_WORK REQUEST:_ Return exactly the lines of the entries that start at the line containing "MATRIX1 pin CS: GP5 -> GP4" and continue to the last line. Omit the pictures.
[ENTRIES SHOWN Boundary: Start]
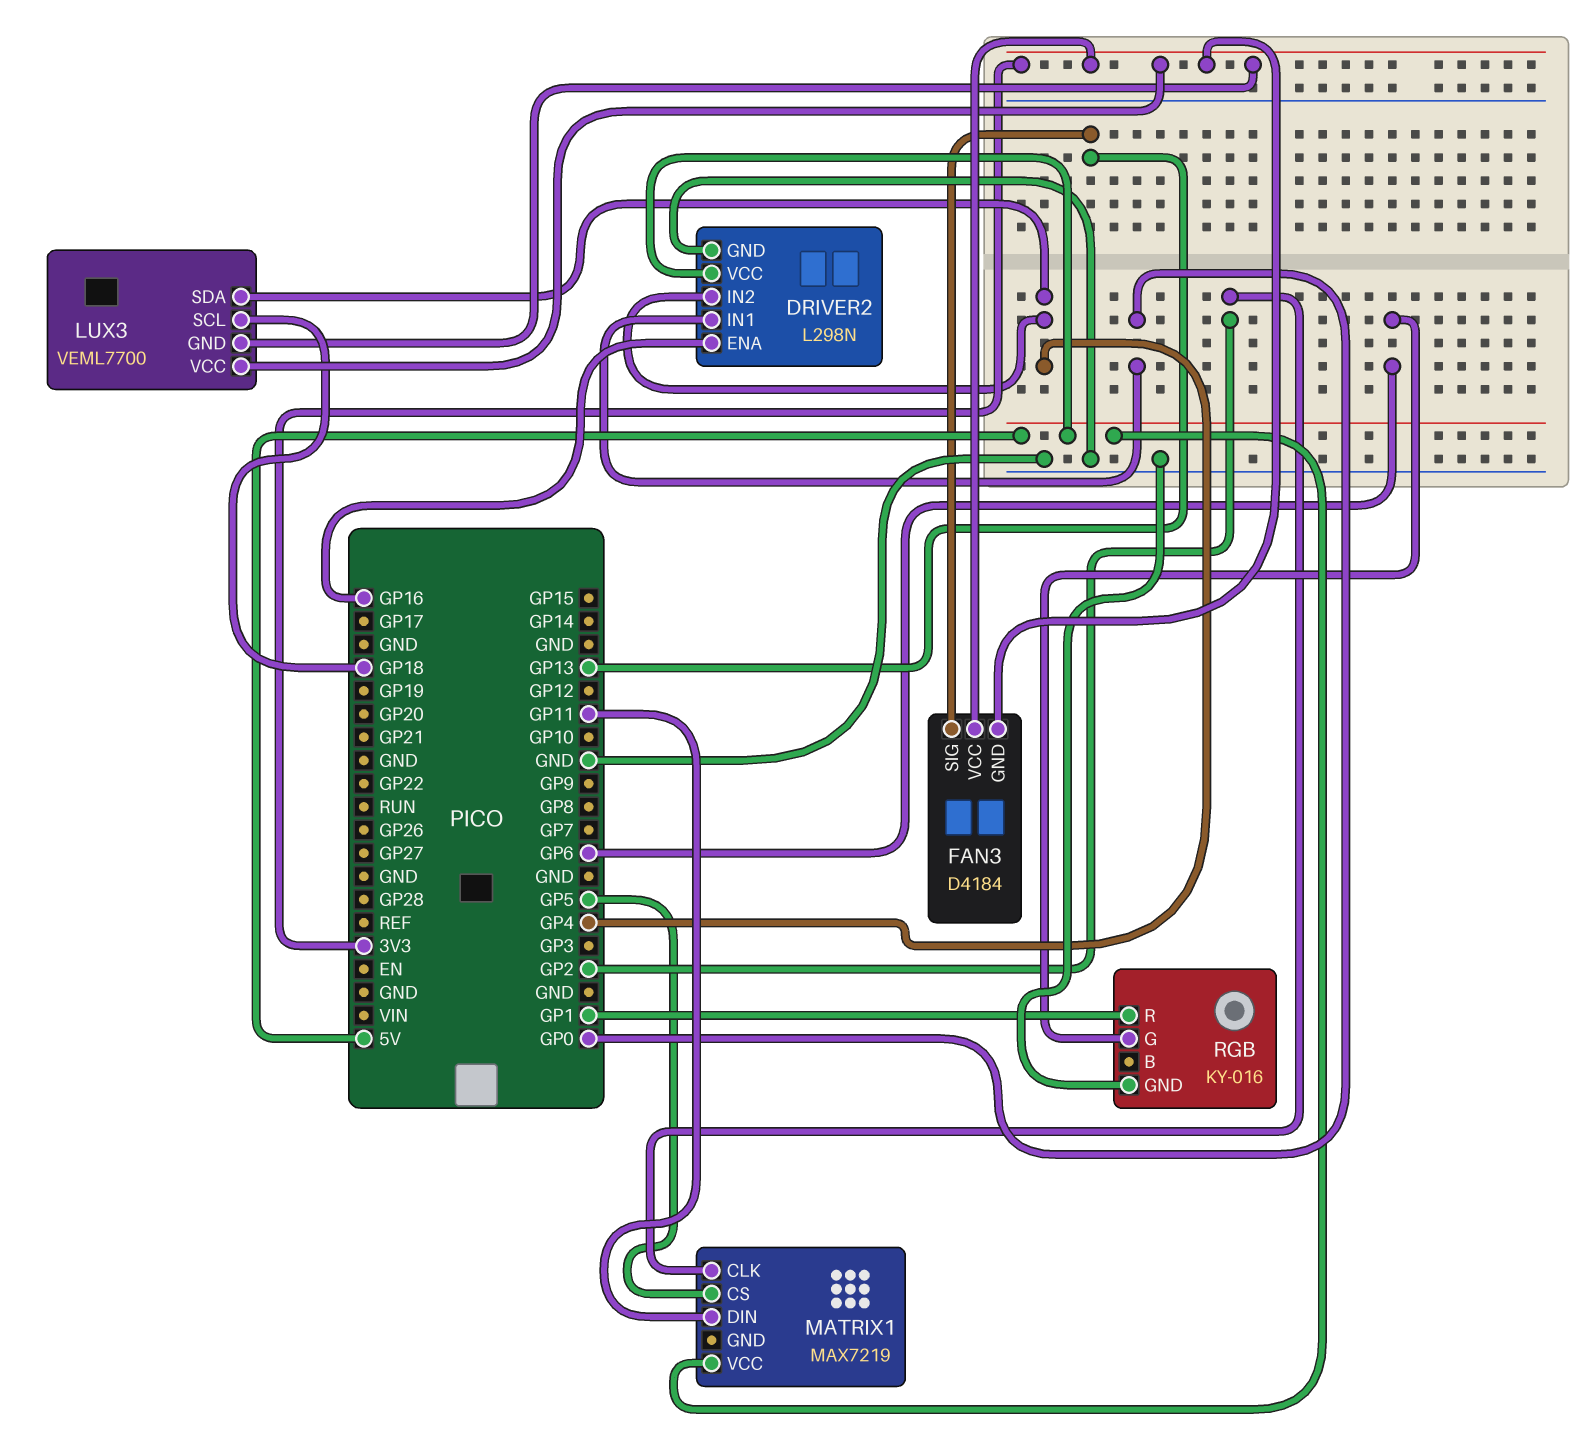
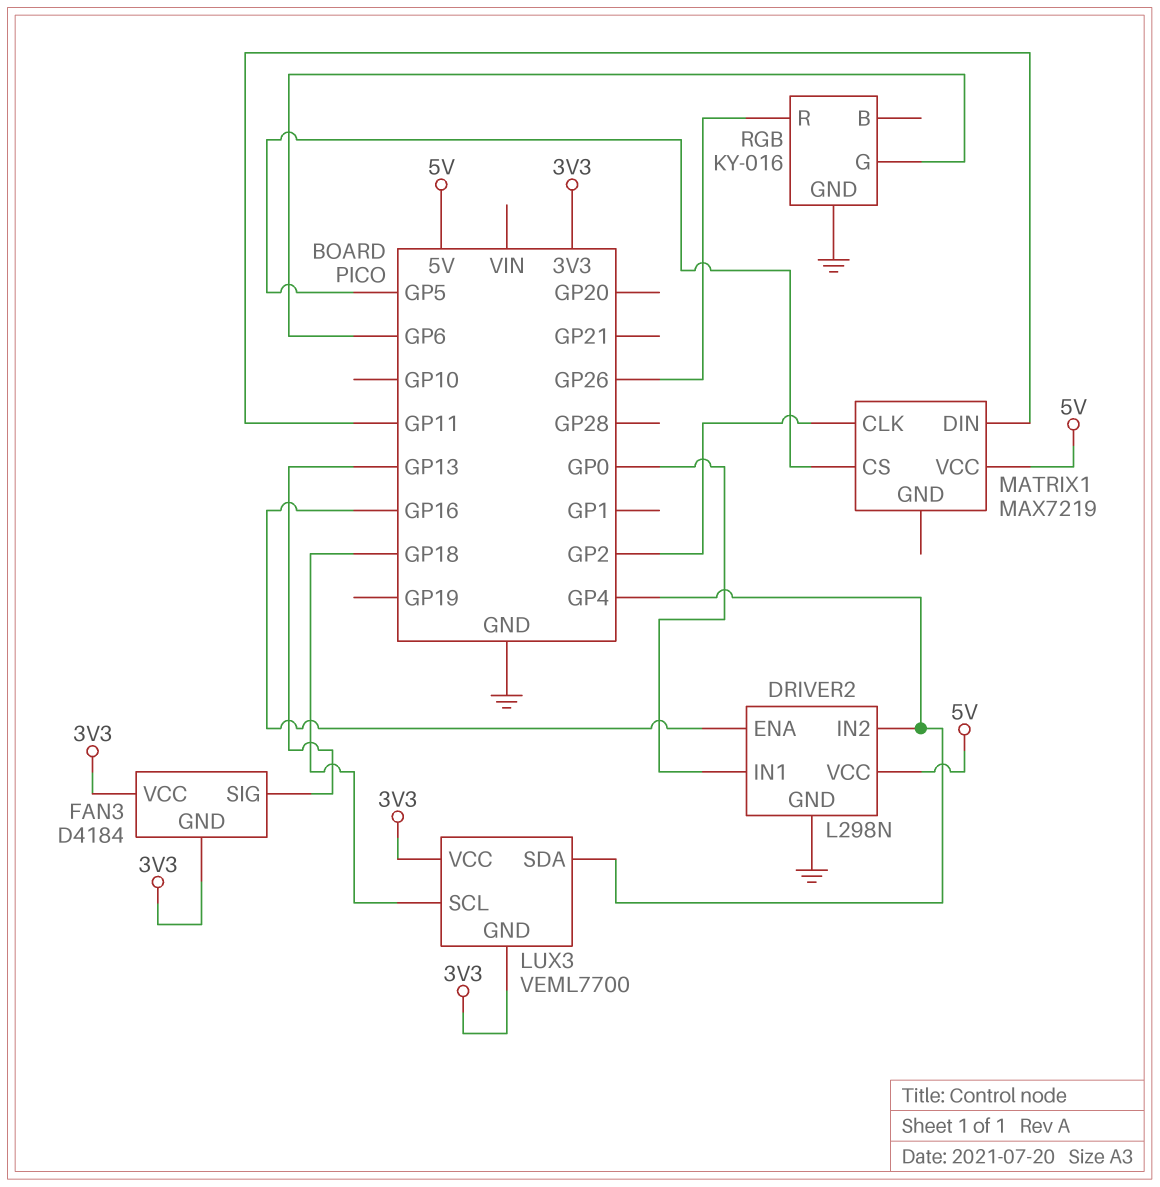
RGB pin R: GP1 -> GP26

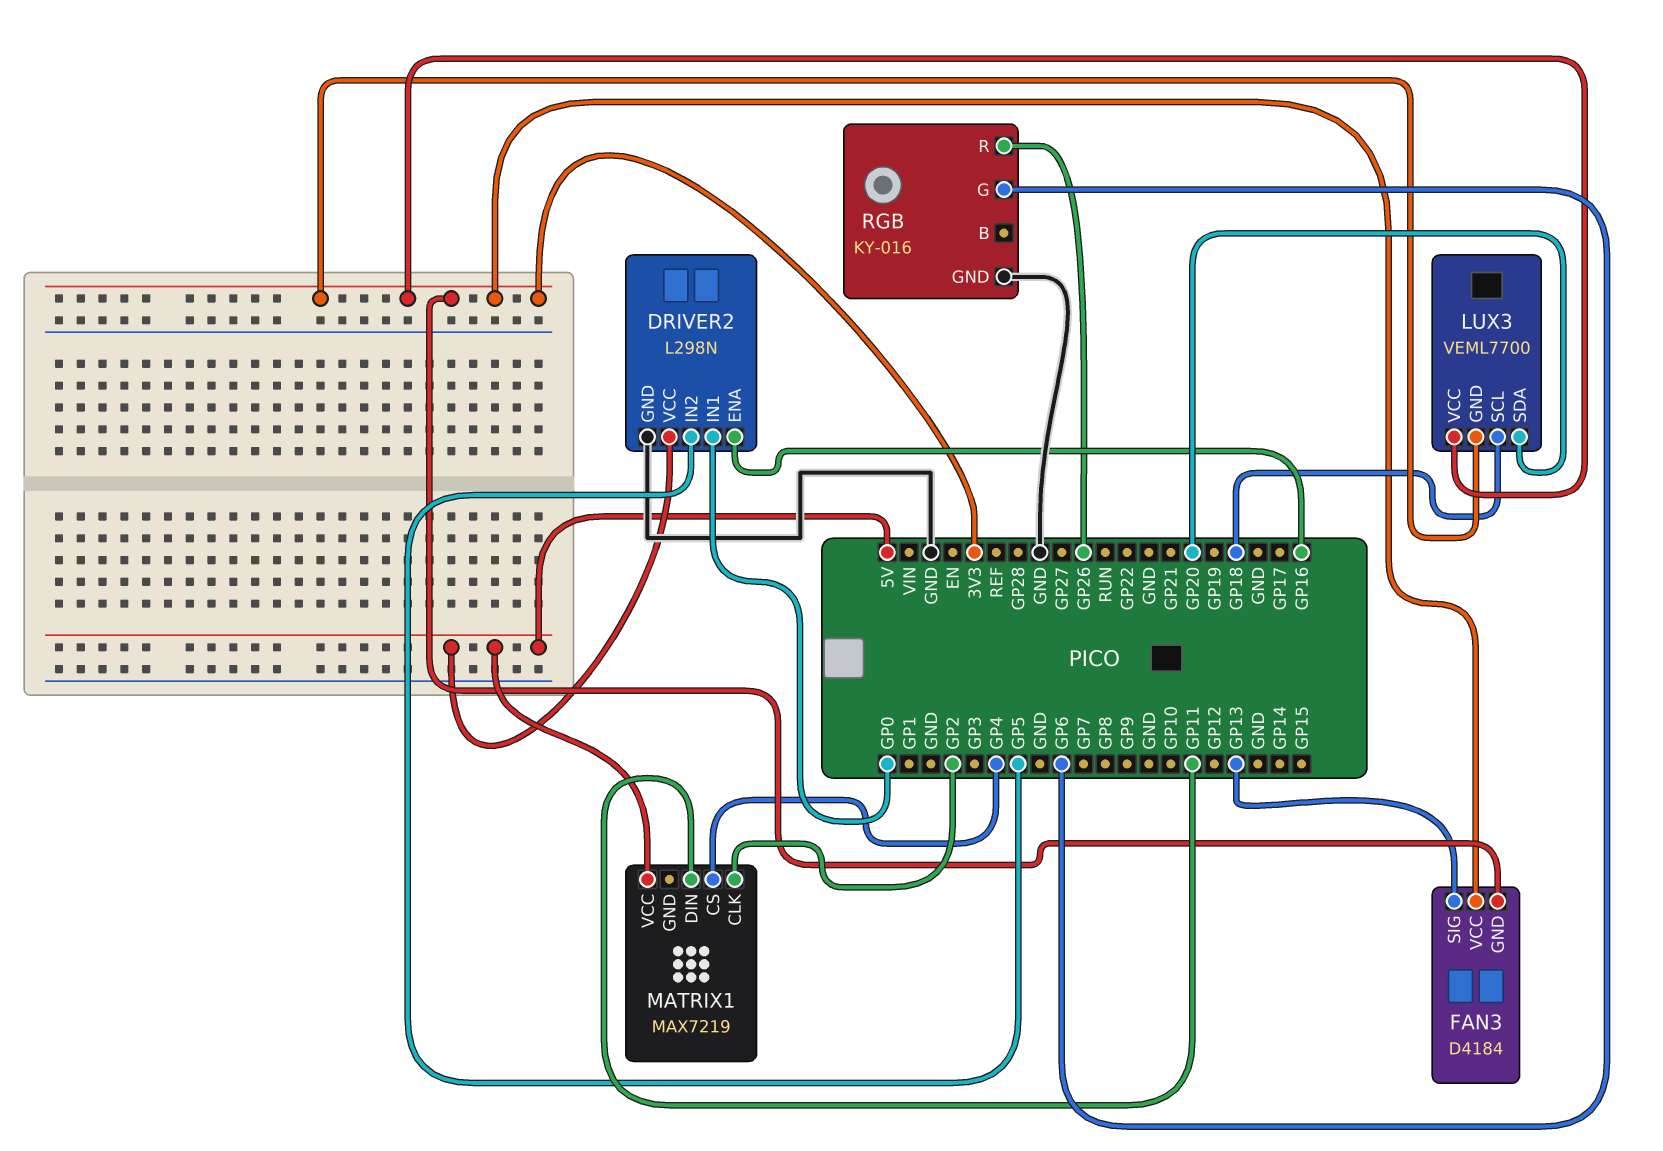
DRIVER2 pin IN2: GP4 -> GP5
LUX3 pin SDA: GP4 -> GP20
MATRIX1 pin CS: GP5 -> GP4

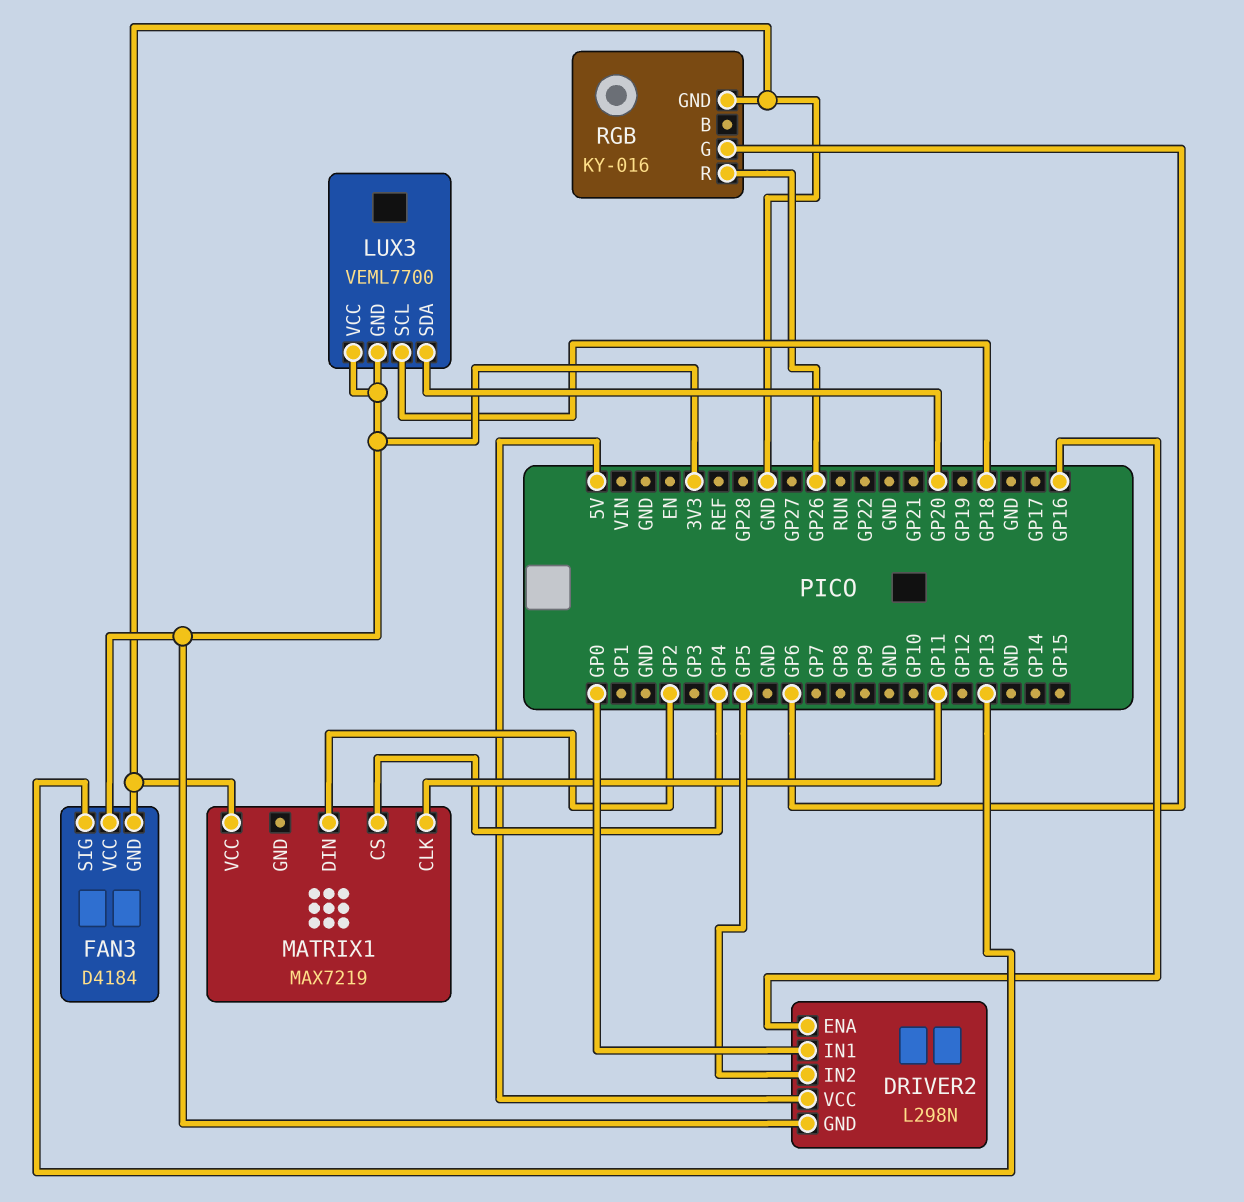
DRIVER2 pin GND: GND -> 3V3
FAN3 pin GND: 3V3 -> GND
MATRIX1 pin CLK: GP2 -> GP11
MATRIX1 pin DIN: GP11 -> GP2
MATRIX1 pin VCC: 5V -> GND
[ENTRIES SHOWN Boundary: End]
_FINAL ANSWER:_
MATRIX1 pin CS: GP5 -> GP4

DRIVER2 pin GND: GND -> 3V3
FAN3 pin GND: 3V3 -> GND
MATRIX1 pin CLK: GP2 -> GP11
MATRIX1 pin DIN: GP11 -> GP2
MATRIX1 pin VCC: 5V -> GND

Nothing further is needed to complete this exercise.